#### DATASET RECORDS

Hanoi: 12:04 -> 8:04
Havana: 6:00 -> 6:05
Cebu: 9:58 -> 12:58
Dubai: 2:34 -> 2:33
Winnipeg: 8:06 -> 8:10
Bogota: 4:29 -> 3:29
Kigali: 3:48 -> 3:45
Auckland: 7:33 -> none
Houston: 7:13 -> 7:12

########
#### DATASET RECORDS

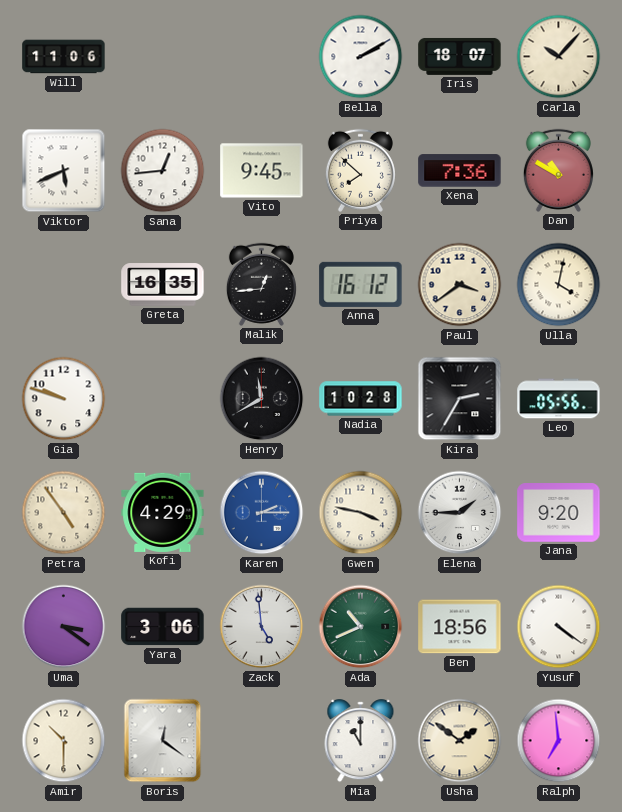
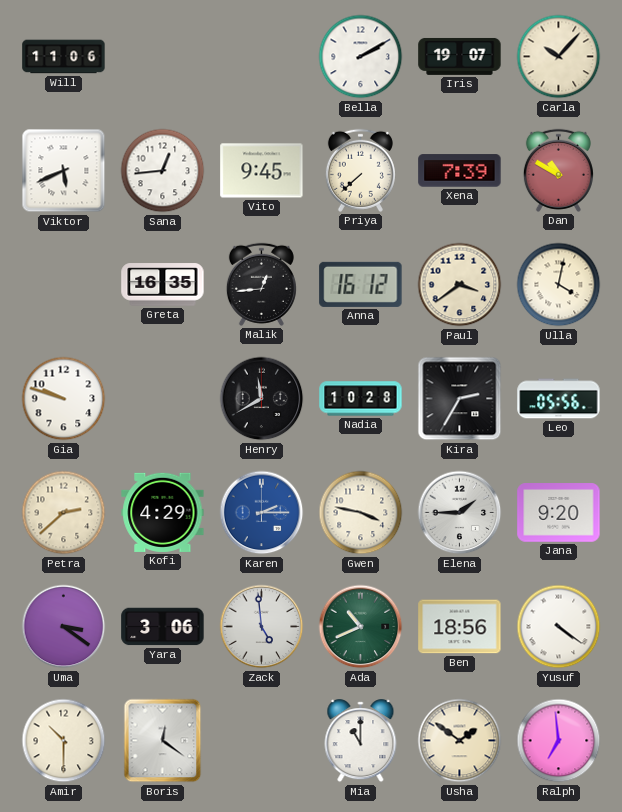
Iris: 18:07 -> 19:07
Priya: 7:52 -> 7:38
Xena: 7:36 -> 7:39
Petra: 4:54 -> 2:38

########

§ WRITTEN INSTRUCTION
Copy the data word for word, starting at the line containing "Iris: 18:07 -> 19:07" and ending at the line containing "Petra: 4:54 -> 2:38", with both of those lines included.

§ COMPLETE OUTPUT
Iris: 18:07 -> 19:07
Priya: 7:52 -> 7:38
Xena: 7:36 -> 7:39
Petra: 4:54 -> 2:38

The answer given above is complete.